■ Instructions for the task
Only the lines from the start of the entries up to and including the line with "SERVO pin GND: GND -> none" should be written out, exactly as they stand.

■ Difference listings

┏━━

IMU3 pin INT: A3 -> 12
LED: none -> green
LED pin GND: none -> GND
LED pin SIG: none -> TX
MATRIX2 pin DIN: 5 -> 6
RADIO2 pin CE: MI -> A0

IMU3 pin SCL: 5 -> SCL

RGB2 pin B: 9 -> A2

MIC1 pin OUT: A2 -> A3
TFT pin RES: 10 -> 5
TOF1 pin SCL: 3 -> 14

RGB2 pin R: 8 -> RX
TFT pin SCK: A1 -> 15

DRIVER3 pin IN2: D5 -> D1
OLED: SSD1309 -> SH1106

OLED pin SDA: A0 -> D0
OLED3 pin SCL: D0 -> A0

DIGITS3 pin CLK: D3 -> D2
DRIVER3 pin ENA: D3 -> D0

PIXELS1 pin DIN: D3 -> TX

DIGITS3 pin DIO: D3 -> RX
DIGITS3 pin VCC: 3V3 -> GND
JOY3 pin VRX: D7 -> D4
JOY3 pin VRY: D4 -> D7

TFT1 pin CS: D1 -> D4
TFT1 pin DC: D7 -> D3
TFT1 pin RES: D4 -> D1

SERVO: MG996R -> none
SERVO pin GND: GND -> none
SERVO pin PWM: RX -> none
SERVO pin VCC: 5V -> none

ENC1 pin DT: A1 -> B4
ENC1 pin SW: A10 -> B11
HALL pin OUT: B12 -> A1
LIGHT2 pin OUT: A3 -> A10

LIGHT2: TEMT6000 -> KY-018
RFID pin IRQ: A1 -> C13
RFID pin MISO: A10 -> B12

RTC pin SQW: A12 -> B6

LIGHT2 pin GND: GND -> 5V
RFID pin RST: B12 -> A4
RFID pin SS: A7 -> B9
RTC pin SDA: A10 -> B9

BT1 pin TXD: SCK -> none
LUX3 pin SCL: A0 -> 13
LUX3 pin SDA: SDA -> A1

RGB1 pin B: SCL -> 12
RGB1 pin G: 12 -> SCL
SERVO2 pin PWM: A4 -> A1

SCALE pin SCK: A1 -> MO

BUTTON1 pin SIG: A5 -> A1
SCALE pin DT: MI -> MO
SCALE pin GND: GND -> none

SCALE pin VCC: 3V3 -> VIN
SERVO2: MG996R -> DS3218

┗━━

■ Task answer
IMU3 pin INT: A3 -> 12
LED: none -> green
LED pin GND: none -> GND
LED pin SIG: none -> TX
MATRIX2 pin DIN: 5 -> 6
RADIO2 pin CE: MI -> A0

IMU3 pin SCL: 5 -> SCL

RGB2 pin B: 9 -> A2

MIC1 pin OUT: A2 -> A3
TFT pin RES: 10 -> 5
TOF1 pin SCL: 3 -> 14

RGB2 pin R: 8 -> RX
TFT pin SCK: A1 -> 15

DRIVER3 pin IN2: D5 -> D1
OLED: SSD1309 -> SH1106

OLED pin SDA: A0 -> D0
OLED3 pin SCL: D0 -> A0

DIGITS3 pin CLK: D3 -> D2
DRIVER3 pin ENA: D3 -> D0

PIXELS1 pin DIN: D3 -> TX

DIGITS3 pin DIO: D3 -> RX
DIGITS3 pin VCC: 3V3 -> GND
JOY3 pin VRX: D7 -> D4
JOY3 pin VRY: D4 -> D7

TFT1 pin CS: D1 -> D4
TFT1 pin DC: D7 -> D3
TFT1 pin RES: D4 -> D1

SERVO: MG996R -> none
SERVO pin GND: GND -> none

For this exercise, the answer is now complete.